## Problem details
Reproduce only the lines that run from the line with "Mask all regions of <item>necrosis" to the last line of the material, both ends included, exactly as they appear.

---------------

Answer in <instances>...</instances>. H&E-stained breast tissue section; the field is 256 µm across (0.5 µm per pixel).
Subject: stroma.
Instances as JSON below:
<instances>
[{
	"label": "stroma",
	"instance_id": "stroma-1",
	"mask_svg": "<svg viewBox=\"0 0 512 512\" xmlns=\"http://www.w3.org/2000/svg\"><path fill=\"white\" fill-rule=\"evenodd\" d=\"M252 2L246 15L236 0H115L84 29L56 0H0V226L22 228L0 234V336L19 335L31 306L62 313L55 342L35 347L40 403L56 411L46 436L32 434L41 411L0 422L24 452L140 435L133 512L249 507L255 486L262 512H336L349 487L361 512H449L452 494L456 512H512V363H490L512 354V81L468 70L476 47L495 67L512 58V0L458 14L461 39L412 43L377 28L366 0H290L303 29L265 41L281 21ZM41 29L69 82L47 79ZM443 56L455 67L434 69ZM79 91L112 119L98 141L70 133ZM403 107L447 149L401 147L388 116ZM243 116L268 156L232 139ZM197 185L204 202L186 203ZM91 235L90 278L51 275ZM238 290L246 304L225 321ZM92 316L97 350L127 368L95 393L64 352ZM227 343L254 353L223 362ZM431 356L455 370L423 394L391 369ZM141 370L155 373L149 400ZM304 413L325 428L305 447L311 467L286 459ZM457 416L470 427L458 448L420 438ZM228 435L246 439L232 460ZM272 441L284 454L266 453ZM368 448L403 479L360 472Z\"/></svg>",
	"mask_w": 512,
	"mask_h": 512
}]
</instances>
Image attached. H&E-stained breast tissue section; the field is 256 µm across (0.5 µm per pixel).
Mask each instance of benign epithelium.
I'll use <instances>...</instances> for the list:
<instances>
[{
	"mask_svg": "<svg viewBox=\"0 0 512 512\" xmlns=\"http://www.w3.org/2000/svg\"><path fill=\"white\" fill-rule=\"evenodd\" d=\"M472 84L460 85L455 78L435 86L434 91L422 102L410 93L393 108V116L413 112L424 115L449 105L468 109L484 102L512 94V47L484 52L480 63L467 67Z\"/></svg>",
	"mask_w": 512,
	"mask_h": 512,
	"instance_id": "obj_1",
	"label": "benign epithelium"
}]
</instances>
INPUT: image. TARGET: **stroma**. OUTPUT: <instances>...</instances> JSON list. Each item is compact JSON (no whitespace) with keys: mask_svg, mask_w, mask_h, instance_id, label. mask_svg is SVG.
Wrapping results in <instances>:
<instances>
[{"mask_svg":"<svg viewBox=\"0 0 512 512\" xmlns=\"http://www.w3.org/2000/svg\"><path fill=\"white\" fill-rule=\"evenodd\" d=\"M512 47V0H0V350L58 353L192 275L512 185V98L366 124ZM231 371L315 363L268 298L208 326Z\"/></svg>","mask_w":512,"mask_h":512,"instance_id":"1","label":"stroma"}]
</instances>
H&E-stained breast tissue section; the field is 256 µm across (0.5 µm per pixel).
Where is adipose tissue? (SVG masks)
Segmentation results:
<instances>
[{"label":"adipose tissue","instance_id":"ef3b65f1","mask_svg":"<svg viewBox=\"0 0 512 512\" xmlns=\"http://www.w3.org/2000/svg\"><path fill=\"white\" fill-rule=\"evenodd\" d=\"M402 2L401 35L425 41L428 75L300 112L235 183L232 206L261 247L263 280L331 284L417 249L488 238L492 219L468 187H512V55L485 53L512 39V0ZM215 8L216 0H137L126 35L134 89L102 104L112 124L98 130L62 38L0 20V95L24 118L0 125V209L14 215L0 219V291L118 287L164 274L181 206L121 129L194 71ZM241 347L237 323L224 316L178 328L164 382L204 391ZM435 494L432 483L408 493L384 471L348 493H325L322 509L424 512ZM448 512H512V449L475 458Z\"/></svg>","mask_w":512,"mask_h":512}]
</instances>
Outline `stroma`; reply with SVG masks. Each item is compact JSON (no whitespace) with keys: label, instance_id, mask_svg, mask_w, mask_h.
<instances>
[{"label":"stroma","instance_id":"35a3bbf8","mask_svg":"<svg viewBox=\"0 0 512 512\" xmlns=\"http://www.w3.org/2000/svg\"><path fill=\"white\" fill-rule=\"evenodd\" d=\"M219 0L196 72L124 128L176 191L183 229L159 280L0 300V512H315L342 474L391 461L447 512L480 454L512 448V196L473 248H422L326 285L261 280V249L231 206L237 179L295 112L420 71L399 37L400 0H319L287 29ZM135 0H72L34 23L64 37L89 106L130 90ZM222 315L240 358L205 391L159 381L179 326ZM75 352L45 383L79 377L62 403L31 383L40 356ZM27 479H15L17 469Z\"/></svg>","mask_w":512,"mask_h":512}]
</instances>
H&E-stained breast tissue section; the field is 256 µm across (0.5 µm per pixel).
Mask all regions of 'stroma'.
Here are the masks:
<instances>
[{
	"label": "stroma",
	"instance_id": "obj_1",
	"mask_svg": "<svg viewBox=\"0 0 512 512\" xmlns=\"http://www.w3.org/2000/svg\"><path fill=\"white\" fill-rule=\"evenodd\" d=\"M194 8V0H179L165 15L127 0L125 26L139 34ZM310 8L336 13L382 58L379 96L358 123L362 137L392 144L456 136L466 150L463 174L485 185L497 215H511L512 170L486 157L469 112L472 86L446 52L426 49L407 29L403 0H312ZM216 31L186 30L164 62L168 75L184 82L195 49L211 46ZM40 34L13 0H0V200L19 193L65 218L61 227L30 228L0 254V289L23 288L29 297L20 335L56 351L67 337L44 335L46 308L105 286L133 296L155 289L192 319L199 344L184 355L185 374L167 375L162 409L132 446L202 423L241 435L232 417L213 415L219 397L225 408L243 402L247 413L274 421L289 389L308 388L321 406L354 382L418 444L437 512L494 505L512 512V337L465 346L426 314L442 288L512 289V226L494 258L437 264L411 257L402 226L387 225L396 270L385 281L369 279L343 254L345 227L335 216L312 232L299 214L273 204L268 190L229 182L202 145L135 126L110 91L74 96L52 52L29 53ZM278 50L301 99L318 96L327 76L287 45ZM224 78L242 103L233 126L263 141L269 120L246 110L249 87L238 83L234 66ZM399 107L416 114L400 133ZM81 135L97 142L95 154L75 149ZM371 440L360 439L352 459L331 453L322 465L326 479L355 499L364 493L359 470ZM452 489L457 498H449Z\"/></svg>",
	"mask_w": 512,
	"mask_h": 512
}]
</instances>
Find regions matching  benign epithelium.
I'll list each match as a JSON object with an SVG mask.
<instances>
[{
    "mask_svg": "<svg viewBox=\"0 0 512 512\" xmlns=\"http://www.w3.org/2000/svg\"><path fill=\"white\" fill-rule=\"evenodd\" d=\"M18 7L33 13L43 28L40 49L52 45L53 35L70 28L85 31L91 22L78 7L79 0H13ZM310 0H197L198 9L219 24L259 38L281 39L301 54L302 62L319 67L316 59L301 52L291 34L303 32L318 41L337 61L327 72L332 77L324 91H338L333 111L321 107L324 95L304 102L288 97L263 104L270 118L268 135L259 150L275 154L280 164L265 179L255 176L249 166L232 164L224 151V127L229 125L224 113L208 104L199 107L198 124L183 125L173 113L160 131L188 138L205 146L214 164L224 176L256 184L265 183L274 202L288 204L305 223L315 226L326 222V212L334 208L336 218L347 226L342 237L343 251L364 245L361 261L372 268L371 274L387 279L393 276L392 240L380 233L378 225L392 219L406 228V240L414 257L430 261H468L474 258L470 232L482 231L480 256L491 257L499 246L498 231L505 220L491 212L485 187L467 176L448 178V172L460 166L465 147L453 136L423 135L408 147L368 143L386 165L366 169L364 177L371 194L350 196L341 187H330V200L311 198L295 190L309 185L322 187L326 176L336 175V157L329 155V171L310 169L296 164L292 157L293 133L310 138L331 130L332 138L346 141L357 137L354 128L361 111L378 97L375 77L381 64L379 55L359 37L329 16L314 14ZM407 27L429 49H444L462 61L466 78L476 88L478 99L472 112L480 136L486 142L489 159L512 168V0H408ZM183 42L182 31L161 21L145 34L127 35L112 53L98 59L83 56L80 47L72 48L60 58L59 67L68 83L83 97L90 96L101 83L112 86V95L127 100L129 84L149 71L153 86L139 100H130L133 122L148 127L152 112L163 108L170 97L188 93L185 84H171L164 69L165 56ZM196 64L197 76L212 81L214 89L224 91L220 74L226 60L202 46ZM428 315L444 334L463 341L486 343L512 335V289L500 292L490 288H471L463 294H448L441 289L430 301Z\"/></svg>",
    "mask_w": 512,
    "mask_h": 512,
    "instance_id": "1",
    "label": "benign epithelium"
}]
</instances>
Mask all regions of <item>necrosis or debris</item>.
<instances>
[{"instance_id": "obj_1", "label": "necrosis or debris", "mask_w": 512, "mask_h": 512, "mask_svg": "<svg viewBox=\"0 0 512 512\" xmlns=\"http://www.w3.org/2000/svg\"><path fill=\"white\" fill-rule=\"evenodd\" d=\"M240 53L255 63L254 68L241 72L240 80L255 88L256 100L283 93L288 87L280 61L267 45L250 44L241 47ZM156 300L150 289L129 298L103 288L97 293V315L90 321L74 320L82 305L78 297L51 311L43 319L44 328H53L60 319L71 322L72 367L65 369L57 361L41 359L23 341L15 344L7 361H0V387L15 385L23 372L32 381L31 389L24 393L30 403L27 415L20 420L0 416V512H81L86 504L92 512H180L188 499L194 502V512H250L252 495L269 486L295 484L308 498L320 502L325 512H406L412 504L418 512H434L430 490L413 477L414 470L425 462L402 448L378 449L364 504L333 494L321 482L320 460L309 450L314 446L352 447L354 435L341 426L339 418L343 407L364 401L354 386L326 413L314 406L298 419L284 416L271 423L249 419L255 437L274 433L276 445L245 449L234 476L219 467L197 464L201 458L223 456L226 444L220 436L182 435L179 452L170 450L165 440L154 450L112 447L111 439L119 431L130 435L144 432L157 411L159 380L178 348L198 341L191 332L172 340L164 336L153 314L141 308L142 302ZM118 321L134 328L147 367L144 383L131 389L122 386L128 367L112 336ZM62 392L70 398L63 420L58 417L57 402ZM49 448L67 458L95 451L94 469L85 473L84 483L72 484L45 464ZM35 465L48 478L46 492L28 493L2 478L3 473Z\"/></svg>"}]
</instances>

---------------

## The result
Mask all regions of <item>necrosis or debris</item>.
<instances>
[{"instance_id": "obj_1", "label": "necrosis or debris", "mask_w": 512, "mask_h": 512, "mask_svg": "<svg viewBox=\"0 0 512 512\" xmlns=\"http://www.w3.org/2000/svg\"><path fill=\"white\" fill-rule=\"evenodd\" d=\"M240 53L255 63L254 68L241 72L240 80L255 88L256 100L283 93L288 87L280 61L267 45L250 44L241 47ZM156 300L150 289L129 298L103 288L97 293V315L90 321L74 320L82 305L78 297L51 311L43 319L44 328H53L60 319L71 322L72 367L65 369L57 361L41 359L23 341L15 344L7 361H0V387L15 385L23 372L32 381L31 389L24 393L30 403L27 415L20 420L0 416V512H81L86 504L92 512H180L188 499L194 502V512H250L252 495L269 486L295 484L308 498L320 502L325 512H406L412 504L418 512H434L430 490L413 477L414 470L425 462L402 448L378 449L364 504L333 494L321 482L320 460L309 450L314 446L352 447L354 435L341 426L339 418L343 407L364 401L354 386L326 413L314 406L298 419L284 416L271 423L249 419L255 437L274 433L276 445L245 449L234 476L219 467L197 464L201 458L223 456L226 444L220 436L182 435L179 452L170 450L165 440L154 450L112 447L111 439L119 431L130 435L144 432L157 411L159 380L178 348L198 341L191 332L172 340L164 336L153 314L141 308L142 302ZM118 321L134 328L147 367L144 383L131 389L122 386L128 367L112 336ZM62 392L70 398L63 420L58 417L57 402ZM49 448L67 458L95 451L94 469L85 473L84 483L72 484L45 464ZM35 465L48 478L46 492L28 493L2 478L3 473Z\"/></svg>"}]
</instances>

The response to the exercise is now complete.